> **YOUR OBJECTIVE**
List every line in this data where the string "left" occurs.

> **MATERIAL SHOWN**
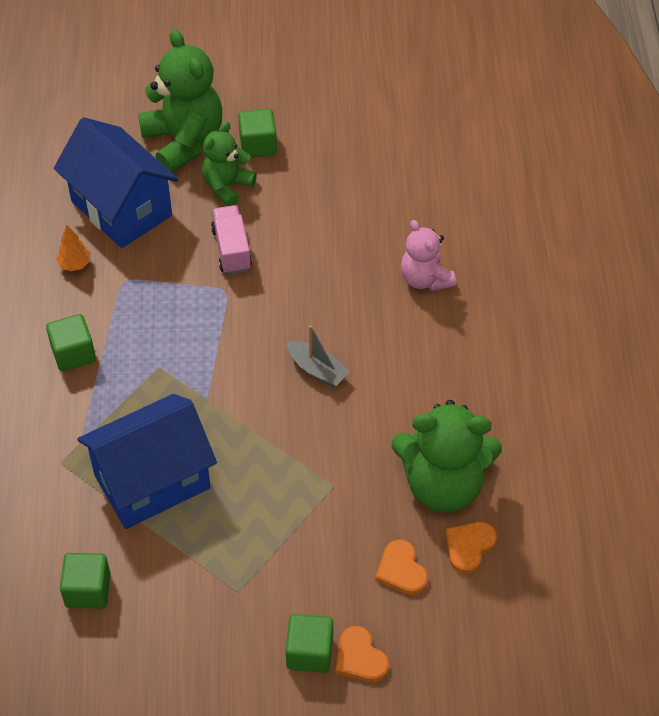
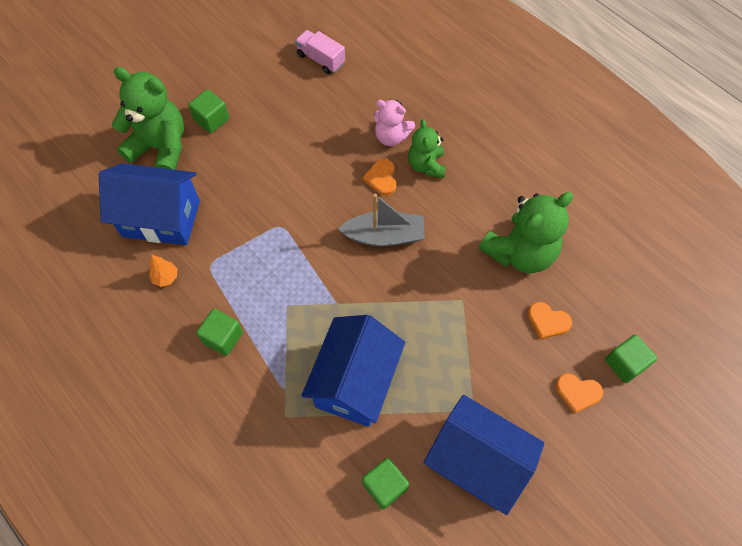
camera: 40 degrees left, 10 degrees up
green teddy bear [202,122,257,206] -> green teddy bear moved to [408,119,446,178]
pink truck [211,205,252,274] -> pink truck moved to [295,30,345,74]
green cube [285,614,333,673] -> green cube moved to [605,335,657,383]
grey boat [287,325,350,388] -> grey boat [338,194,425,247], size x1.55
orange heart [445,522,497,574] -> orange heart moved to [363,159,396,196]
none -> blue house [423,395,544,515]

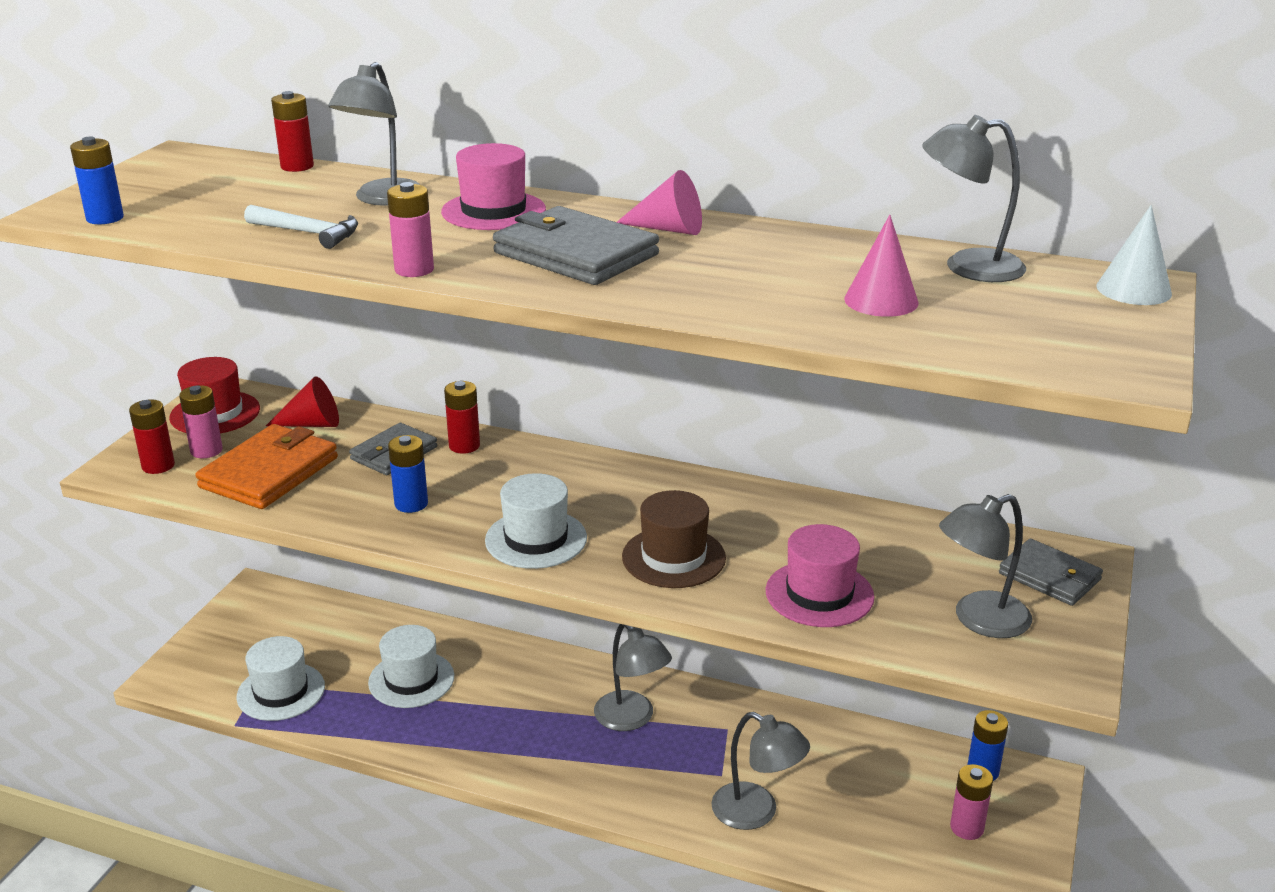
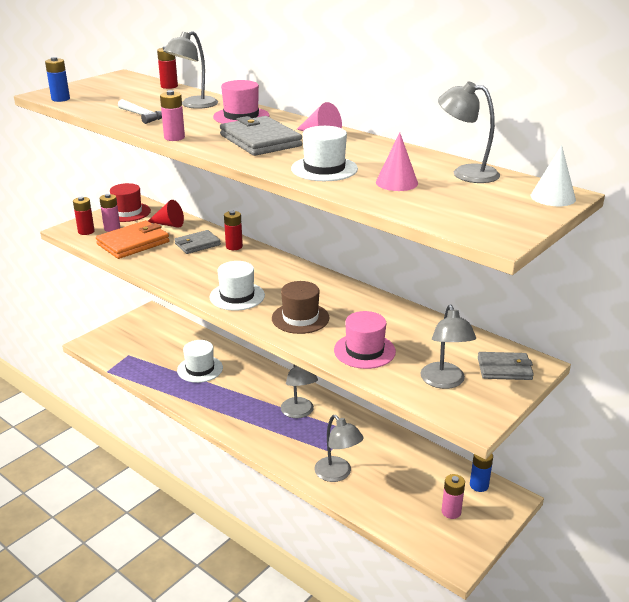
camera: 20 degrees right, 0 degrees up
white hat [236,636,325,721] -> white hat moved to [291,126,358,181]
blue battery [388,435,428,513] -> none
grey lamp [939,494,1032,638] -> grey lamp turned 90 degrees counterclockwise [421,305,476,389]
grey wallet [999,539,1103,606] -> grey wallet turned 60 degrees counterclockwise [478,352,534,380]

---

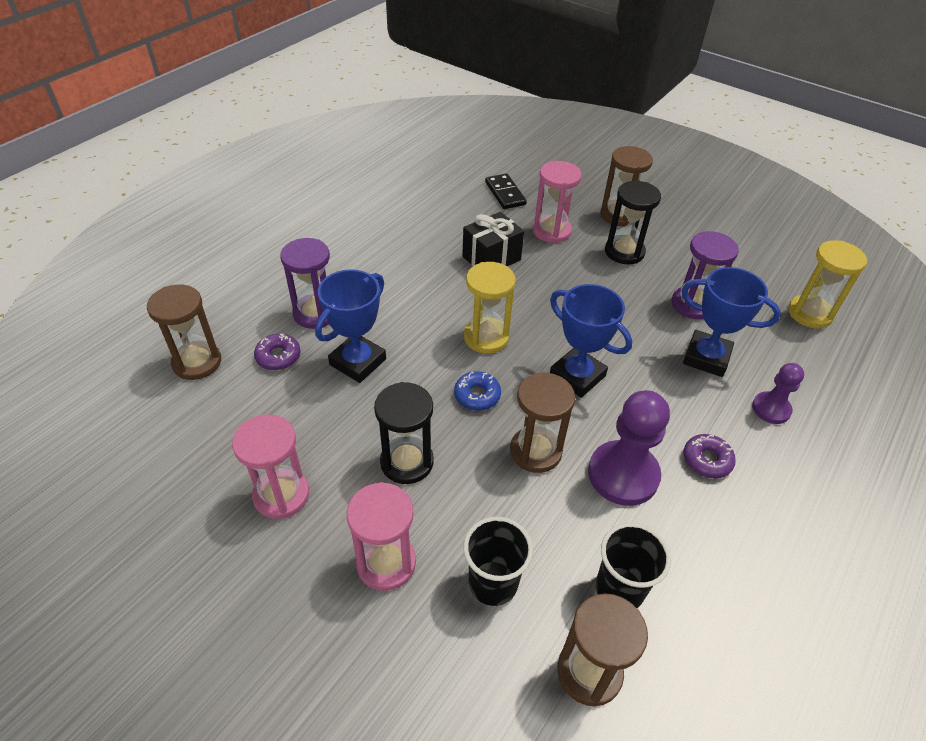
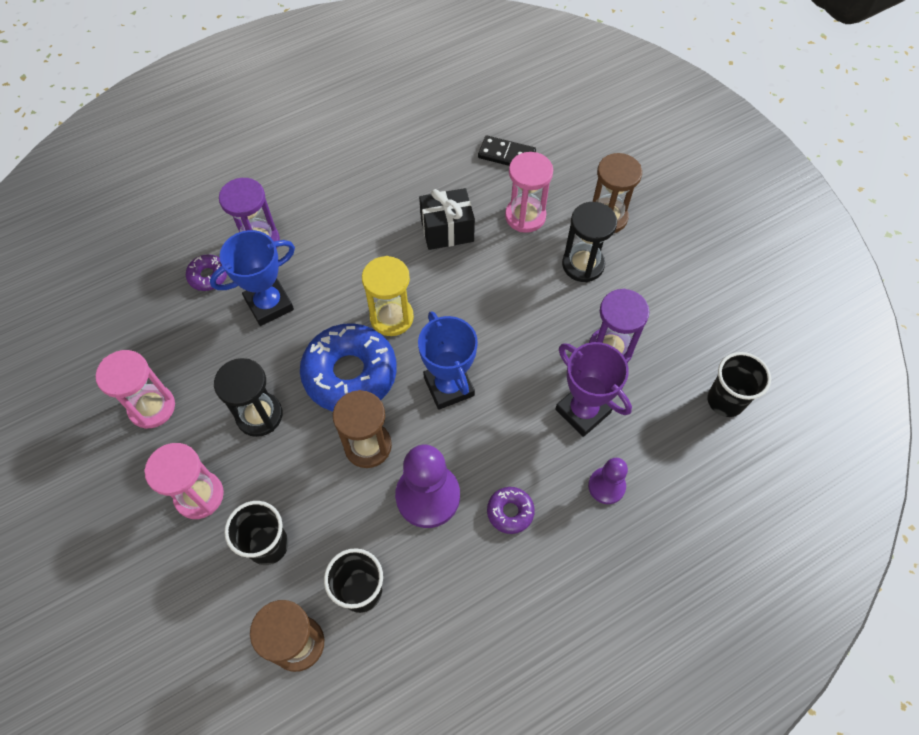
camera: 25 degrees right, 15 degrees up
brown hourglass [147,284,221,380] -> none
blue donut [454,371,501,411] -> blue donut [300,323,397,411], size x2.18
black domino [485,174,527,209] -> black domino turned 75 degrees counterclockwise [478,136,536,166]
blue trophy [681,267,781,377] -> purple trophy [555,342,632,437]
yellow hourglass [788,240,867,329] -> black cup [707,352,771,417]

* * *

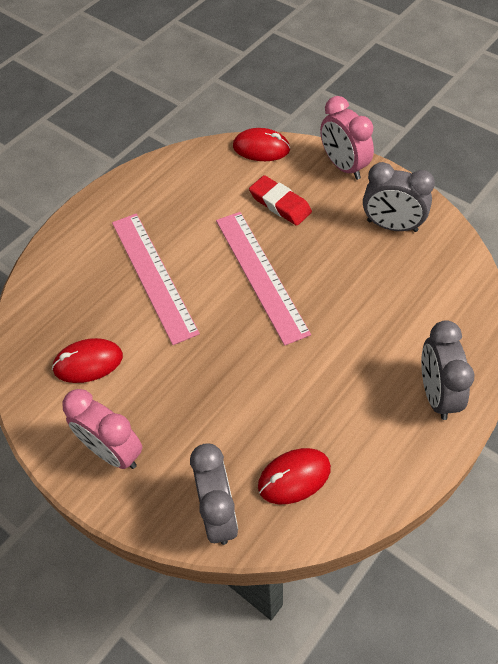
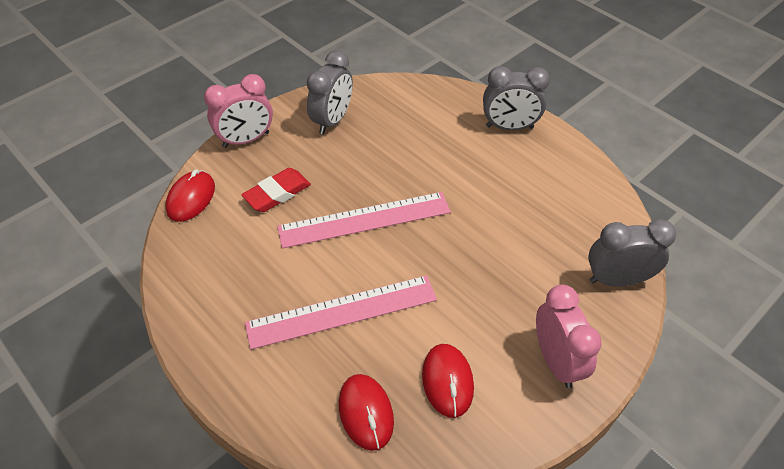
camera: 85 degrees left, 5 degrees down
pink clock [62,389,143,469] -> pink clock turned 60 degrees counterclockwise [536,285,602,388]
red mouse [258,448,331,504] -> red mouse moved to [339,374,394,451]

> **YOUR RESPONSE**
camera: 40 degrees left, 10 degrees up
camera: 85 degrees left, 5 degrees down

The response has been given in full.